#### Given data:
────────────────

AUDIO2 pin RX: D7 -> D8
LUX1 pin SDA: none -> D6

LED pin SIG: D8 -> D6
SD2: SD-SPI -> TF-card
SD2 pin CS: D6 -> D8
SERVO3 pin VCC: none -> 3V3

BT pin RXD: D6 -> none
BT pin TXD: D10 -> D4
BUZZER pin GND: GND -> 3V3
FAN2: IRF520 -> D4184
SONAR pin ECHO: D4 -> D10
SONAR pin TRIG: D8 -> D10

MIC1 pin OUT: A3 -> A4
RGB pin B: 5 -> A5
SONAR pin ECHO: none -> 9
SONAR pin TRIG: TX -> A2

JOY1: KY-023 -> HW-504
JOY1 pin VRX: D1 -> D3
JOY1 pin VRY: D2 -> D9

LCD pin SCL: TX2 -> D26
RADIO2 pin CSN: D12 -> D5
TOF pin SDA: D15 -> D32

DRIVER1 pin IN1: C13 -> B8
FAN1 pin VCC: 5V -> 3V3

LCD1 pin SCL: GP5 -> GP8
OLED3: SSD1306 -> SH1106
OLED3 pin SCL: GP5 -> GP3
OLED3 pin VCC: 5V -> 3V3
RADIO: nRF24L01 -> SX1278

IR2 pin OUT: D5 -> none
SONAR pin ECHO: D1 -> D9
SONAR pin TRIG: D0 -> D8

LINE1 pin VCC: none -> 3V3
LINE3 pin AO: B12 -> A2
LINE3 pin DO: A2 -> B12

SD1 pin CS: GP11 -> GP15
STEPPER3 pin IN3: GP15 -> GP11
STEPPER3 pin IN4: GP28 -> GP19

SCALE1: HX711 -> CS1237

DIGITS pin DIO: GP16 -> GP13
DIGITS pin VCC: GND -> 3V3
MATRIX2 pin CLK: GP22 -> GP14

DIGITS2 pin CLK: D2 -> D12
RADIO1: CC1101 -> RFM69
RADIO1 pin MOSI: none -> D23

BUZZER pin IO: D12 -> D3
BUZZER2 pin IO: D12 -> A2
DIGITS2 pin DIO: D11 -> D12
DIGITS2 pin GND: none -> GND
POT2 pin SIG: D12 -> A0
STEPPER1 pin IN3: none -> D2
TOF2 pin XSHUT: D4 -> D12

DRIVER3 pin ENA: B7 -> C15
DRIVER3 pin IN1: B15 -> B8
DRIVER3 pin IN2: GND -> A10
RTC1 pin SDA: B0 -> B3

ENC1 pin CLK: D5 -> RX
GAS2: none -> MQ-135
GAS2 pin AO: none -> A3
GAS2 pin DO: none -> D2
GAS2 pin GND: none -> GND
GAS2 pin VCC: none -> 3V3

────────────────

#### Task statement:
Every record must be given again exactly as it was written.

#### Written response:
AUDIO2 pin RX: D7 -> D8
LUX1 pin SDA: none -> D6

LED pin SIG: D8 -> D6
SD2: SD-SPI -> TF-card
SD2 pin CS: D6 -> D8
SERVO3 pin VCC: none -> 3V3

BT pin RXD: D6 -> none
BT pin TXD: D10 -> D4
BUZZER pin GND: GND -> 3V3
FAN2: IRF520 -> D4184
SONAR pin ECHO: D4 -> D10
SONAR pin TRIG: D8 -> D10

MIC1 pin OUT: A3 -> A4
RGB pin B: 5 -> A5
SONAR pin ECHO: none -> 9
SONAR pin TRIG: TX -> A2

JOY1: KY-023 -> HW-504
JOY1 pin VRX: D1 -> D3
JOY1 pin VRY: D2 -> D9

LCD pin SCL: TX2 -> D26
RADIO2 pin CSN: D12 -> D5
TOF pin SDA: D15 -> D32

DRIVER1 pin IN1: C13 -> B8
FAN1 pin VCC: 5V -> 3V3

LCD1 pin SCL: GP5 -> GP8
OLED3: SSD1306 -> SH1106
OLED3 pin SCL: GP5 -> GP3
OLED3 pin VCC: 5V -> 3V3
RADIO: nRF24L01 -> SX1278

IR2 pin OUT: D5 -> none
SONAR pin ECHO: D1 -> D9
SONAR pin TRIG: D0 -> D8

LINE1 pin VCC: none -> 3V3
LINE3 pin AO: B12 -> A2
LINE3 pin DO: A2 -> B12

SD1 pin CS: GP11 -> GP15
STEPPER3 pin IN3: GP15 -> GP11
STEPPER3 pin IN4: GP28 -> GP19

SCALE1: HX711 -> CS1237

DIGITS pin DIO: GP16 -> GP13
DIGITS pin VCC: GND -> 3V3
MATRIX2 pin CLK: GP22 -> GP14

DIGITS2 pin CLK: D2 -> D12
RADIO1: CC1101 -> RFM69
RADIO1 pin MOSI: none -> D23

BUZZER pin IO: D12 -> D3
BUZZER2 pin IO: D12 -> A2
DIGITS2 pin DIO: D11 -> D12
DIGITS2 pin GND: none -> GND
POT2 pin SIG: D12 -> A0
STEPPER1 pin IN3: none -> D2
TOF2 pin XSHUT: D4 -> D12

DRIVER3 pin ENA: B7 -> C15
DRIVER3 pin IN1: B15 -> B8
DRIVER3 pin IN2: GND -> A10
RTC1 pin SDA: B0 -> B3

ENC1 pin CLK: D5 -> RX
GAS2: none -> MQ-135
GAS2 pin AO: none -> A3
GAS2 pin DO: none -> D2
GAS2 pin GND: none -> GND
GAS2 pin VCC: none -> 3V3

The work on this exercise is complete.